*Directive*: Reproduce the stretch of the records below from the line containing "pink star: rotated 24" through the line containing "green arrow: moved 4 px right, 13 px down", inclusive, and omit the pictures from your answer.

** start of Records for the exercise **

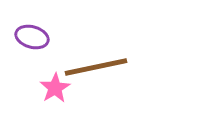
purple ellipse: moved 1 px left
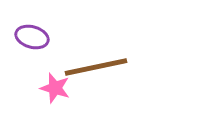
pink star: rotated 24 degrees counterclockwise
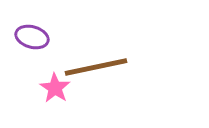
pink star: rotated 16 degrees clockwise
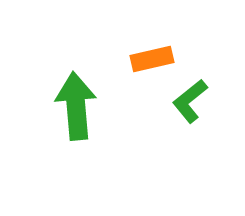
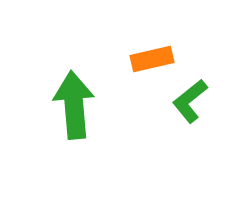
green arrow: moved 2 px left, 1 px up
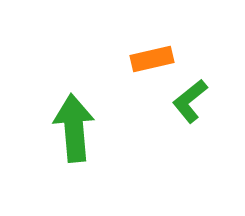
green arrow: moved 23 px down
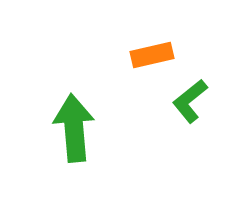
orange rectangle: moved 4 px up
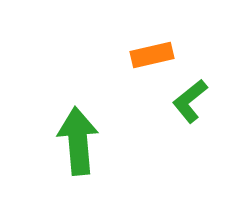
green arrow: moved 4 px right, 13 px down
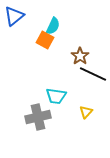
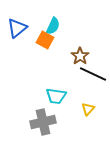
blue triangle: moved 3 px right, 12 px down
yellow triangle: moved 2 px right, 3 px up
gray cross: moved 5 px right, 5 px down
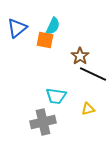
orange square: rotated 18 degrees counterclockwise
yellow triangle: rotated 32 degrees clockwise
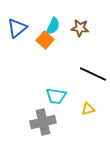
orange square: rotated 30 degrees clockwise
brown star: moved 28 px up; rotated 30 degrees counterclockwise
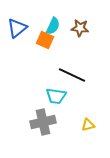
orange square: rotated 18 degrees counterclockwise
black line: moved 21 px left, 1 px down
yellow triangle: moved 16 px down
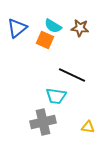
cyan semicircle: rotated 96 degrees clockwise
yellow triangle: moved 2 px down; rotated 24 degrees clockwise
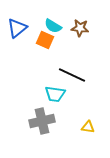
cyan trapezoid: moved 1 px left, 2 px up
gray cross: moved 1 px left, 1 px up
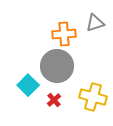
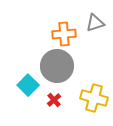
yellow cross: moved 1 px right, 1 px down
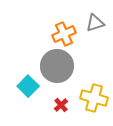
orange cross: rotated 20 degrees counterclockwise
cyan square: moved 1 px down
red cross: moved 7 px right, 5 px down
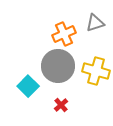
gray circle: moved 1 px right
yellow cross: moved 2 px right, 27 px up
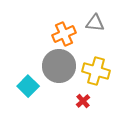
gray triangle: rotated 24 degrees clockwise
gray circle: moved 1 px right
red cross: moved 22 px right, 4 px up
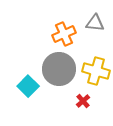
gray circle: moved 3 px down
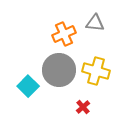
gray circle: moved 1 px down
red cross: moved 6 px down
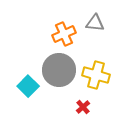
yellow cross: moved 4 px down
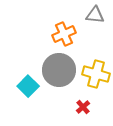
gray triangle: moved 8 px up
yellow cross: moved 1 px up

** end of Records for the exercise **
** start of Records for the exercise **

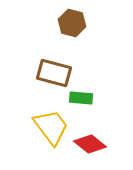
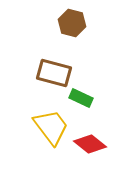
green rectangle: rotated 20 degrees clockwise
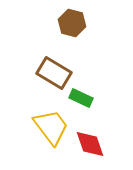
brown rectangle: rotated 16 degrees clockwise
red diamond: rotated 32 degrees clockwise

** end of Records for the exercise **
** start of Records for the exercise **

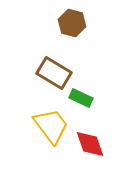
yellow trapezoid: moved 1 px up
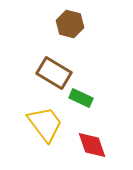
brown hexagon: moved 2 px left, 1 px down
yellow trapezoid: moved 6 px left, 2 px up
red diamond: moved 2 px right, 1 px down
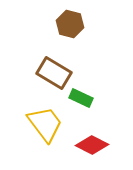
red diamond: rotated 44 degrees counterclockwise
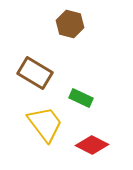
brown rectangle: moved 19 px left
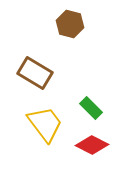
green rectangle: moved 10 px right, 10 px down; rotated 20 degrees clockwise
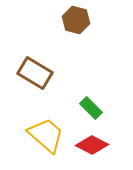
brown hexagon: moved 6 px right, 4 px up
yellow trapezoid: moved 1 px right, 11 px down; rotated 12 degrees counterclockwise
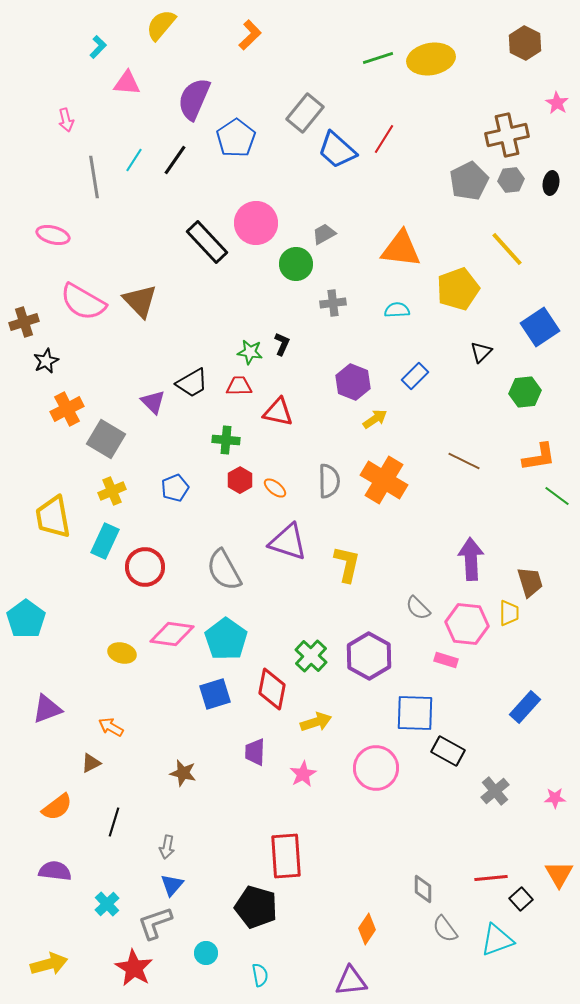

** end of Records for the exercise **

*Solution to this problem*:
pink star: rotated 24 degrees counterclockwise
pink star: rotated 16 degrees clockwise
green arrow: moved 2 px left, 1 px up
green arrow: moved 23 px down
orange rectangle: moved 4 px up
green arrow: moved 4 px right, 13 px down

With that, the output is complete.